* [YOUR TASK] Copy the lines below word for word, leaving out the pictures.

Records from a set of spatial questions
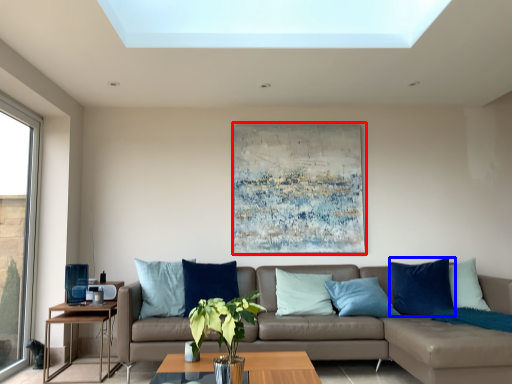
Question: Among these objects, which one is farthest to the camera, picture frame (highlighted by a red box) or pillow (highlighted by a blue box)?

Choices:
 (A) picture frame
 (B) pillow

Answer: (A)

* [WRITTEN RESPONSE]
Question: Among these objects, which one is farthest to the camera, picture frame (highlighted by a red box) or pillow (highlighted by a blue box)?

Choices:
 (A) picture frame
 (B) pillow

Answer: (A)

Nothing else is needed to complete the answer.